- Opening Delimiter -

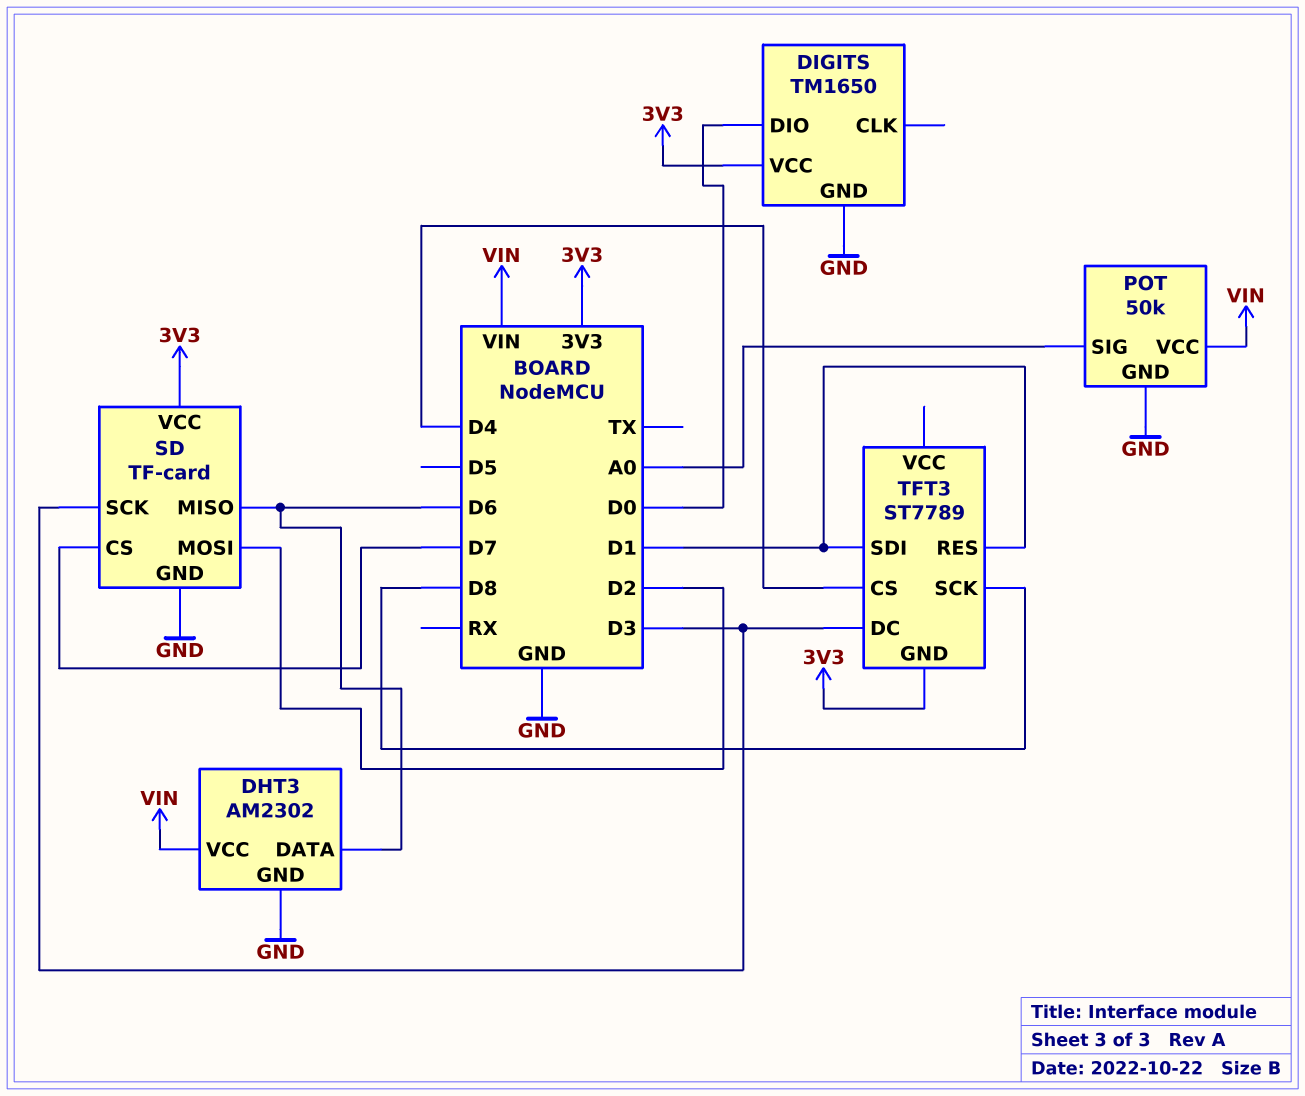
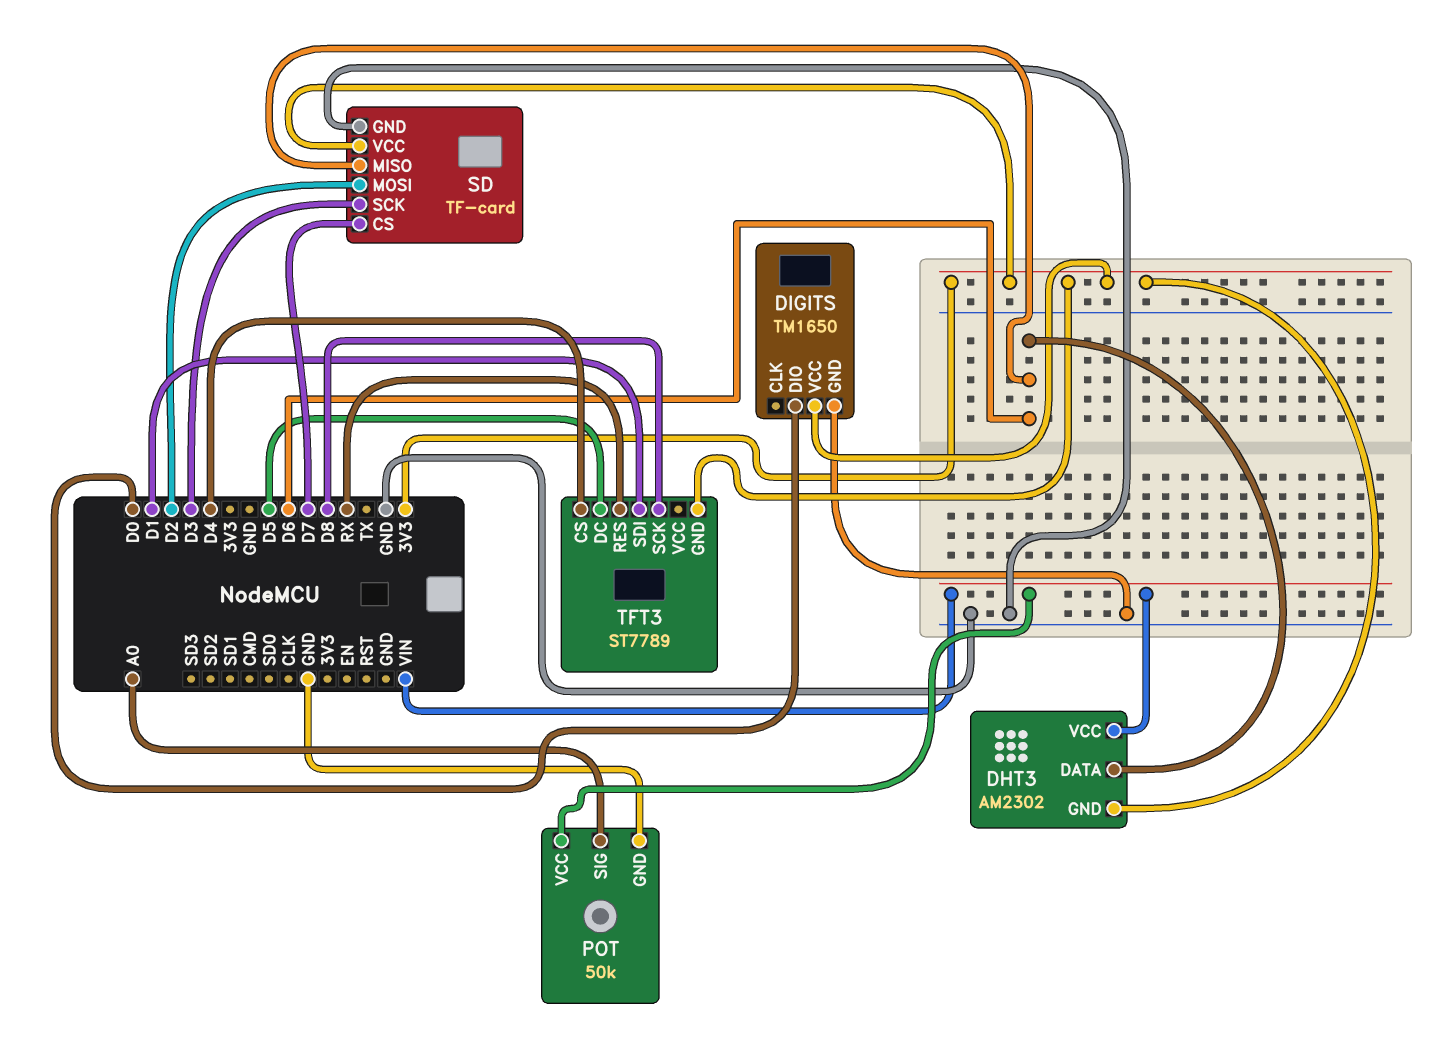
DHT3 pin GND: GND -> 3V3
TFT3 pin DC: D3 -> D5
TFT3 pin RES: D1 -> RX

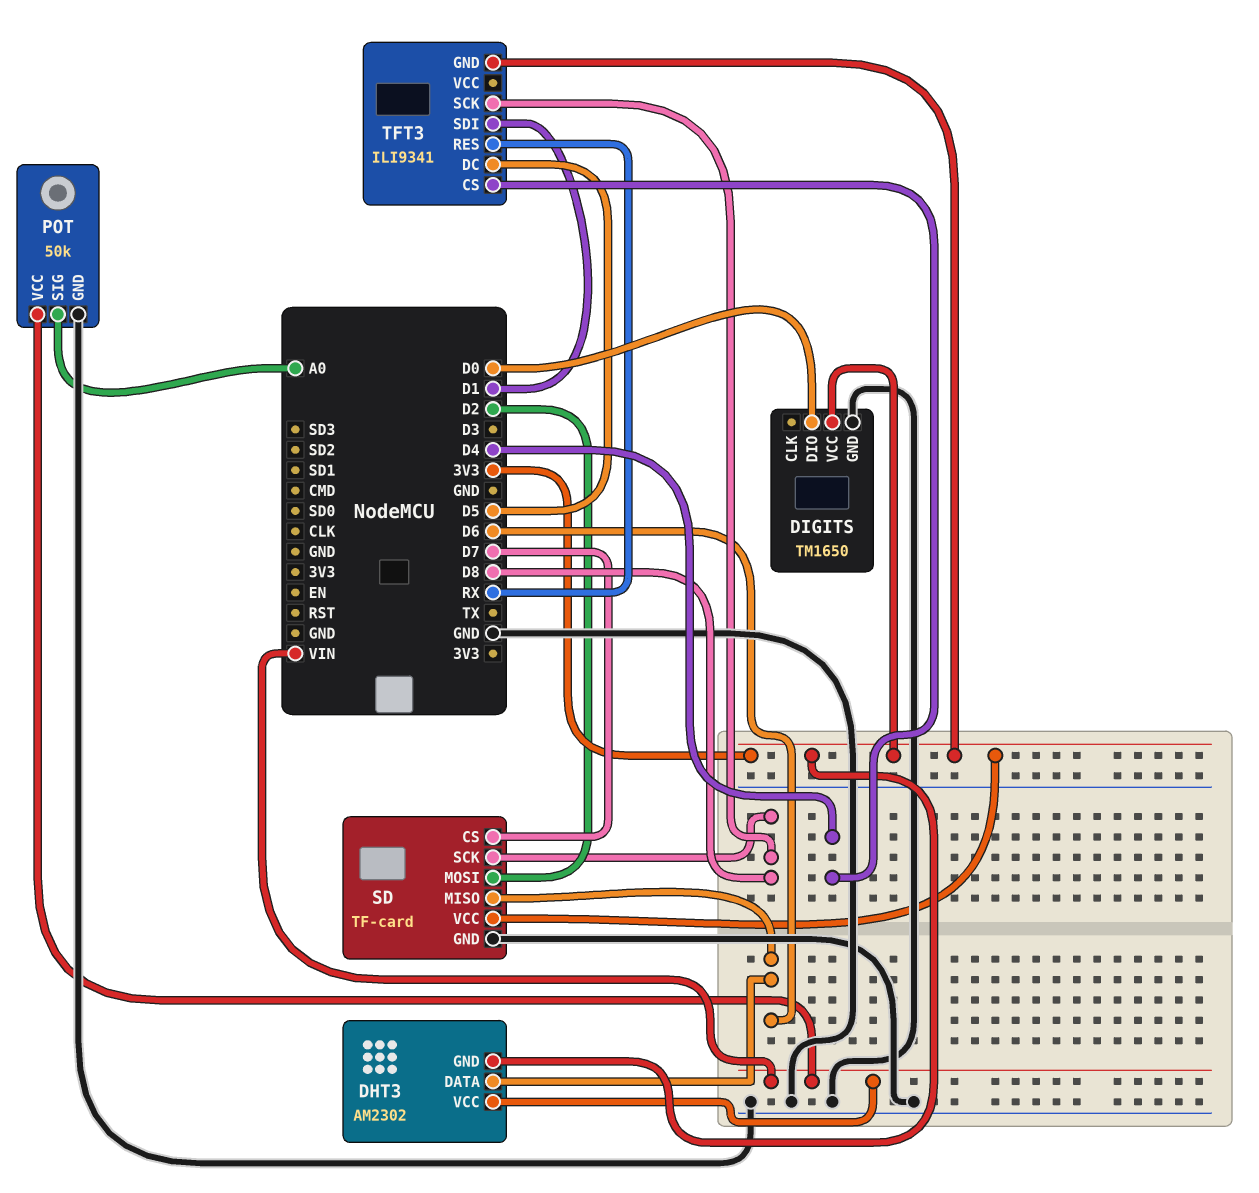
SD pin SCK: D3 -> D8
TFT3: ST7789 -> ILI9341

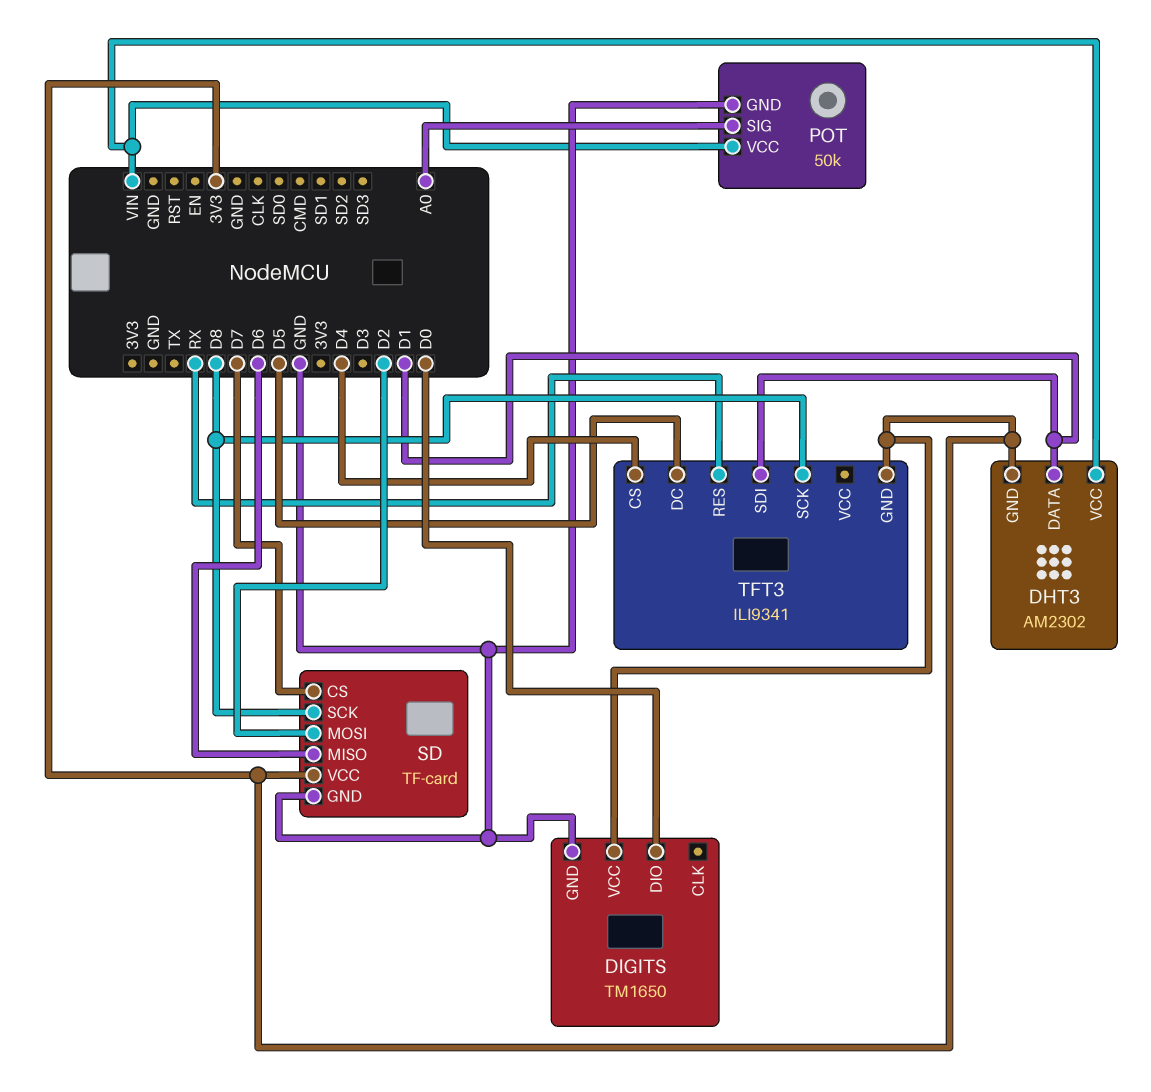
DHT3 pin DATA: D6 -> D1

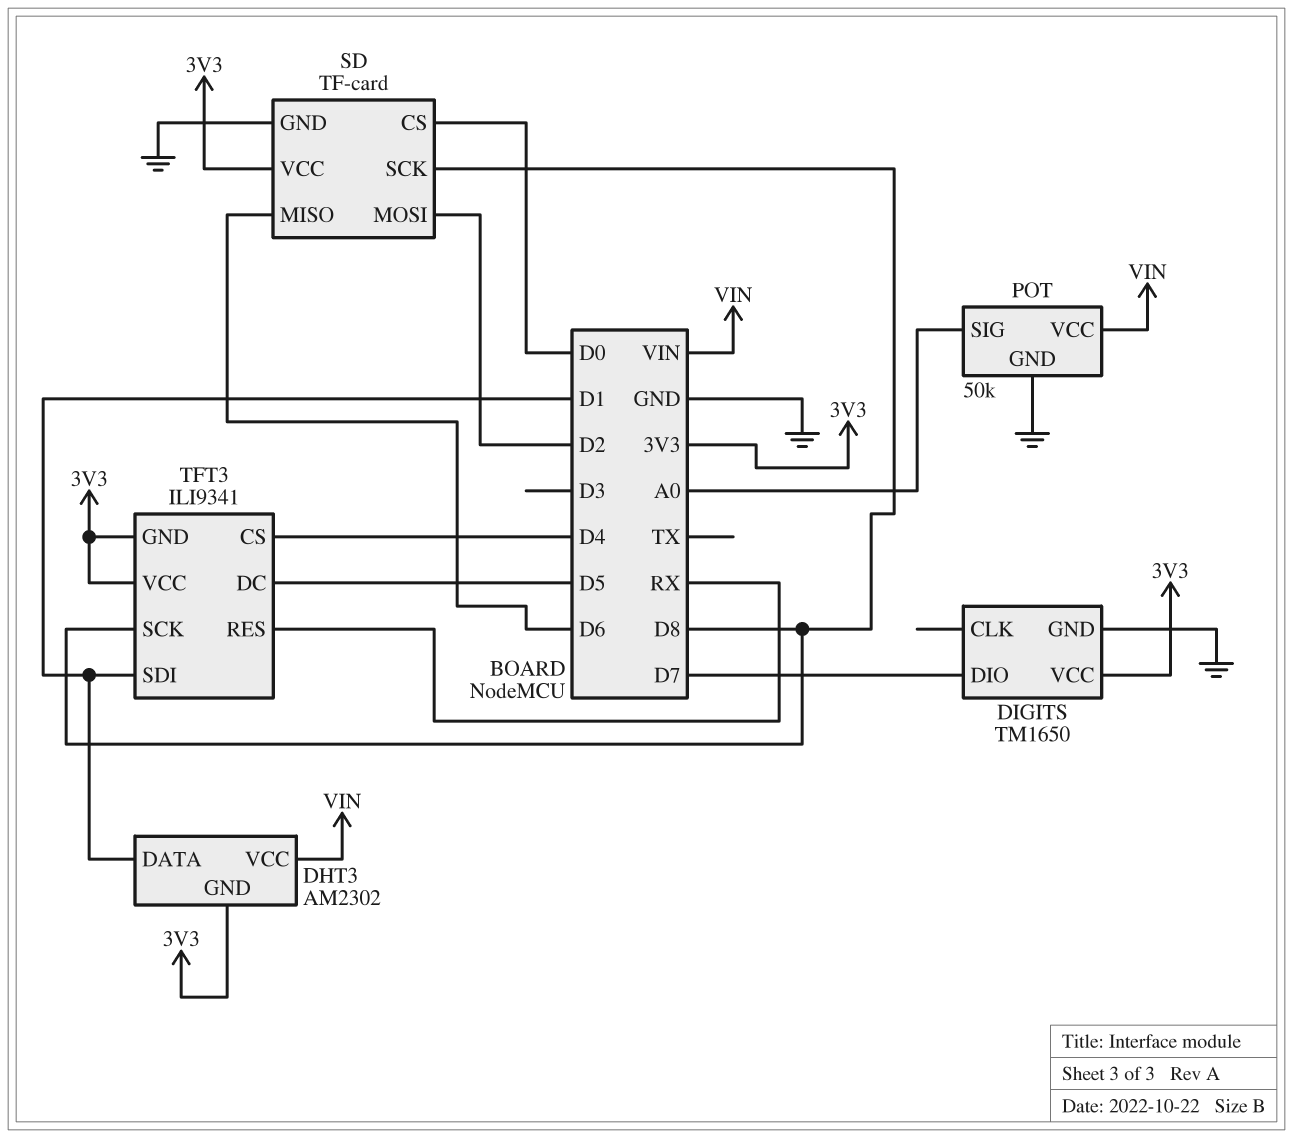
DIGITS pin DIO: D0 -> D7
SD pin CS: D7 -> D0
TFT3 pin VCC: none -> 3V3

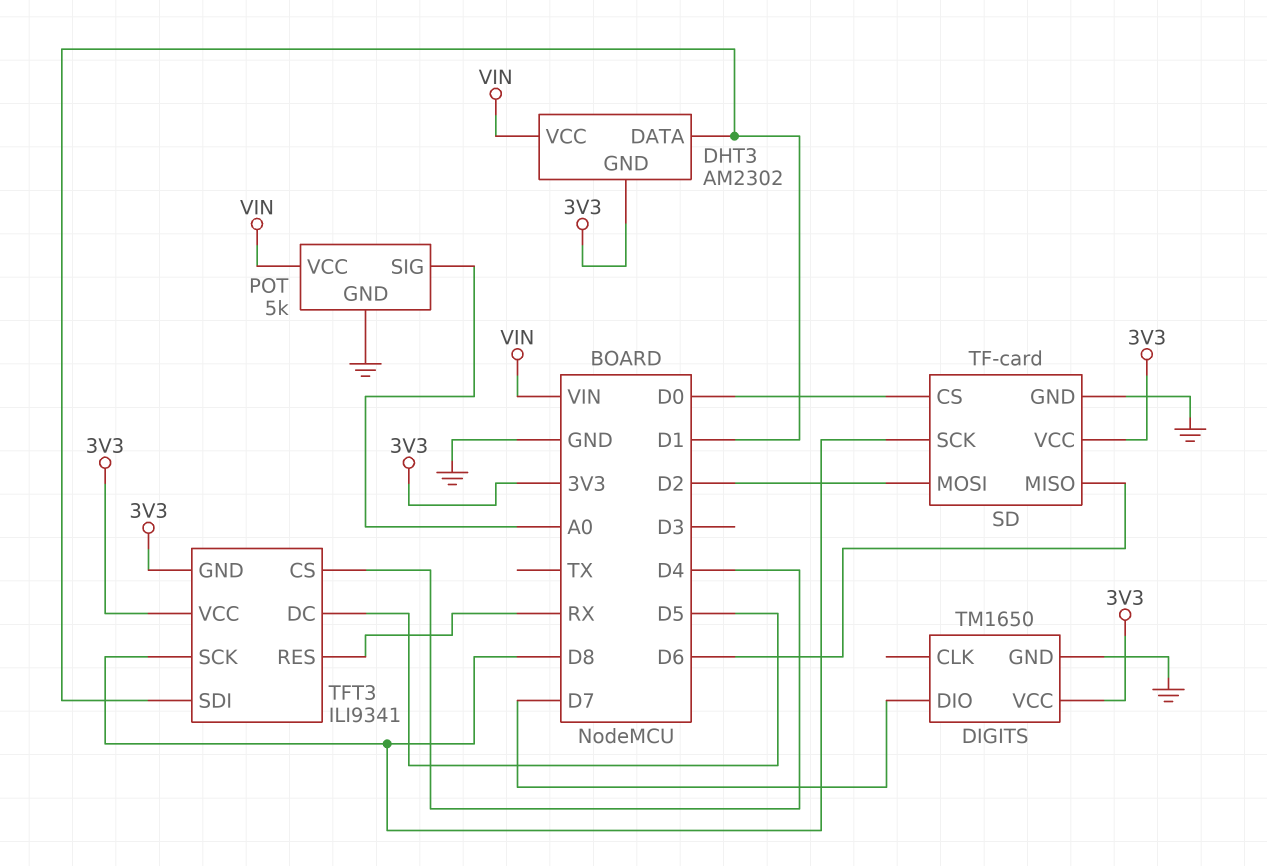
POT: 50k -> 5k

- Closing Delimiter -

**TO DO:**
The whole listing above, minus its pictures, is what you should write out word for word.

**SOLUTION:**
DHT3 pin GND: GND -> 3V3
TFT3 pin DC: D3 -> D5
TFT3 pin RES: D1 -> RX

SD pin SCK: D3 -> D8
TFT3: ST7789 -> ILI9341

DHT3 pin DATA: D6 -> D1

DIGITS pin DIO: D0 -> D7
SD pin CS: D7 -> D0
TFT3 pin VCC: none -> 3V3

POT: 50k -> 5k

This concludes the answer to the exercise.